[WORKING DATA]

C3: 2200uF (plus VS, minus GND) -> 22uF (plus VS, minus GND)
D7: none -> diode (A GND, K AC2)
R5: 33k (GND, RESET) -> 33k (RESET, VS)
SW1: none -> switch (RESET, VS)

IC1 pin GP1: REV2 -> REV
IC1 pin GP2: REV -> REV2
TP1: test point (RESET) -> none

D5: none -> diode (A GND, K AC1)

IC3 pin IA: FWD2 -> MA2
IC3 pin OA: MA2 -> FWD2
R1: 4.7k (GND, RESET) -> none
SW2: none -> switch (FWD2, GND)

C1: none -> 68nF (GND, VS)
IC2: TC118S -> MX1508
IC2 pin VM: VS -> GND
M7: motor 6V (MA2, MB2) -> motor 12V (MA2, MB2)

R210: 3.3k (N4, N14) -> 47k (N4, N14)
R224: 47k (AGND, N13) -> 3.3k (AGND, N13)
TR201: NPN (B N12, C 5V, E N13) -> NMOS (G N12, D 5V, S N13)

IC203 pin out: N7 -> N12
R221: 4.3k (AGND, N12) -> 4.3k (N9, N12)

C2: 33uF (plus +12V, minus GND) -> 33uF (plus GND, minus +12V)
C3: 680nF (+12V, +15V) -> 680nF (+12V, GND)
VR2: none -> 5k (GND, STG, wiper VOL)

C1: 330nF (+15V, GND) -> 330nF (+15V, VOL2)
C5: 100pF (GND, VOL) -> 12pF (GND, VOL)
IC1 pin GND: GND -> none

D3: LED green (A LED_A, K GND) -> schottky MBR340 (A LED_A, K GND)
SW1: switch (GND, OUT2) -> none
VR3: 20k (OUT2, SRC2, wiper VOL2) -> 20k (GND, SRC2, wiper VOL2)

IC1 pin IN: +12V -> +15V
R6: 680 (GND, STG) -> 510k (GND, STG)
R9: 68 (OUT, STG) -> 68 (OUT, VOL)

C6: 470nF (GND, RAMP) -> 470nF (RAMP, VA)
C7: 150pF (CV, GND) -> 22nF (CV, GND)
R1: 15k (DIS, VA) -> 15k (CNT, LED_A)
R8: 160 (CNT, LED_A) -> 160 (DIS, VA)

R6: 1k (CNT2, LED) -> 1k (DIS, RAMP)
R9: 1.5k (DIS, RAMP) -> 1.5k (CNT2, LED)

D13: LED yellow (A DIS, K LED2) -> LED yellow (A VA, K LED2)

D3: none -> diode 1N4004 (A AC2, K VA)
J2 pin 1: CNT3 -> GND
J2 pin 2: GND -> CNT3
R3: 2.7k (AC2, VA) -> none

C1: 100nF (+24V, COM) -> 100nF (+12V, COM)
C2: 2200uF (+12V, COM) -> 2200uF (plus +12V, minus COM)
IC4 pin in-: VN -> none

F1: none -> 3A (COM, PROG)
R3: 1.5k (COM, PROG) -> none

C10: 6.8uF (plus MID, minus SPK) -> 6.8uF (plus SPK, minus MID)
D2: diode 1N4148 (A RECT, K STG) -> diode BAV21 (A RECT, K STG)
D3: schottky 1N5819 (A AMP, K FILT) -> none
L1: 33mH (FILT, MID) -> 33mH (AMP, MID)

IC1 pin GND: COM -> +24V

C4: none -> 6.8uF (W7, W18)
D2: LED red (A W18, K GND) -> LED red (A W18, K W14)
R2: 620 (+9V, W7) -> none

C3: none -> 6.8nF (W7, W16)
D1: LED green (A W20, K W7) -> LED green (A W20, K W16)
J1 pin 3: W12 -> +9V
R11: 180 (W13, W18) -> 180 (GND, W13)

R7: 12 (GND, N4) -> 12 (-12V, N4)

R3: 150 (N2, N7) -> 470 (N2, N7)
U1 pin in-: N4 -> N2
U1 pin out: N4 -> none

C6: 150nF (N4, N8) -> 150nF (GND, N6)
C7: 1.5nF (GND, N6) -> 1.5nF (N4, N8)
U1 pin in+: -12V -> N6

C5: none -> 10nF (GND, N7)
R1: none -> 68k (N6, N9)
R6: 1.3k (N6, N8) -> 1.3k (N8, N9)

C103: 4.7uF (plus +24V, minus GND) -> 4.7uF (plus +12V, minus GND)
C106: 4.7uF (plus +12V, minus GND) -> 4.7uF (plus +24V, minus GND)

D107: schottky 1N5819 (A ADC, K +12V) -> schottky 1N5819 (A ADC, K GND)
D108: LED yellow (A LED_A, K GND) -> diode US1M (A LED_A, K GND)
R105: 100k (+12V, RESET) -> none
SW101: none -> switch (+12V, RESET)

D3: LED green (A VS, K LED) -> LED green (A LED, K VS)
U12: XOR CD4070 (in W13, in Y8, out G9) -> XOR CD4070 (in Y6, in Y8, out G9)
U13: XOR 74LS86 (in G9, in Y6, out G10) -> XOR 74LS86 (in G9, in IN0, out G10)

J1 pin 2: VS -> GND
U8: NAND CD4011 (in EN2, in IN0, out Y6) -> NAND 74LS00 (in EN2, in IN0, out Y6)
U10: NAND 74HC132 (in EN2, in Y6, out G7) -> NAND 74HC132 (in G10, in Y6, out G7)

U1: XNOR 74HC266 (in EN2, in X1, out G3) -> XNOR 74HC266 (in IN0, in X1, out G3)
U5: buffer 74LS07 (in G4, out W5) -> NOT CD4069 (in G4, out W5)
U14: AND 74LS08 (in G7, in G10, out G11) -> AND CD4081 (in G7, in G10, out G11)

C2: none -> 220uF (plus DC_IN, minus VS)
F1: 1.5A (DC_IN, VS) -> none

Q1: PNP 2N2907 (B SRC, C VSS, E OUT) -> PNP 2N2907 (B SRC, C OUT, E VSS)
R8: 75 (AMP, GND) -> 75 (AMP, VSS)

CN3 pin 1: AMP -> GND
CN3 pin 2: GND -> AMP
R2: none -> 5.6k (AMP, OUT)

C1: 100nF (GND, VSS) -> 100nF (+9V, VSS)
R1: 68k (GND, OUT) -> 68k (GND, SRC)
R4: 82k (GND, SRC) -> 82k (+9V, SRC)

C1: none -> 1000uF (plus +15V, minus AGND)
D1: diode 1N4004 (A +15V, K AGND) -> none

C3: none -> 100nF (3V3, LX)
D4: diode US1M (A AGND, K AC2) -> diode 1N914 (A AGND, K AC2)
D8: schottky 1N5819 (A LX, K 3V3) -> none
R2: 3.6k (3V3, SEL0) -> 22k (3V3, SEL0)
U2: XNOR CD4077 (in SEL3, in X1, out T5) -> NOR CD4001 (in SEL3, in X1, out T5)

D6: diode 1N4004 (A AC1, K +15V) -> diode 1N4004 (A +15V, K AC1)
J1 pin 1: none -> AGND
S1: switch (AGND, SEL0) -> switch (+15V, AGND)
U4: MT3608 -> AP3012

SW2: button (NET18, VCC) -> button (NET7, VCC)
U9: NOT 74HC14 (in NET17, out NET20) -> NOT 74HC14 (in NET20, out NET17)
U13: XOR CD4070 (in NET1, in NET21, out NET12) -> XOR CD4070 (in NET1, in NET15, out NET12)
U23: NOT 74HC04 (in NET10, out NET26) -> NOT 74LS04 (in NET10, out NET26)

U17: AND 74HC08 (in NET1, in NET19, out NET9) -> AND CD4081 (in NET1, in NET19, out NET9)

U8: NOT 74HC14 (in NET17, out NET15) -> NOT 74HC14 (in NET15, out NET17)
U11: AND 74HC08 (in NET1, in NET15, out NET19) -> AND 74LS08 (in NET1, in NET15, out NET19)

[/WORKING DATA]

DESCRIPTION OF THE TASK: Once the line with "U5: buffer 74LS07" is found in the records above, print exactly that line and every line after it through the line with "R8: 75 (AMP, GND) -> 75 (AMP, VSS)".

SOLUTION TO THIS EXERCISE:
U5: buffer 74LS07 (in G4, out W5) -> NOT CD4069 (in G4, out W5)
U14: AND 74LS08 (in G7, in G10, out G11) -> AND CD4081 (in G7, in G10, out G11)

C2: none -> 220uF (plus DC_IN, minus VS)
F1: 1.5A (DC_IN, VS) -> none

Q1: PNP 2N2907 (B SRC, C VSS, E OUT) -> PNP 2N2907 (B SRC, C OUT, E VSS)
R8: 75 (AMP, GND) -> 75 (AMP, VSS)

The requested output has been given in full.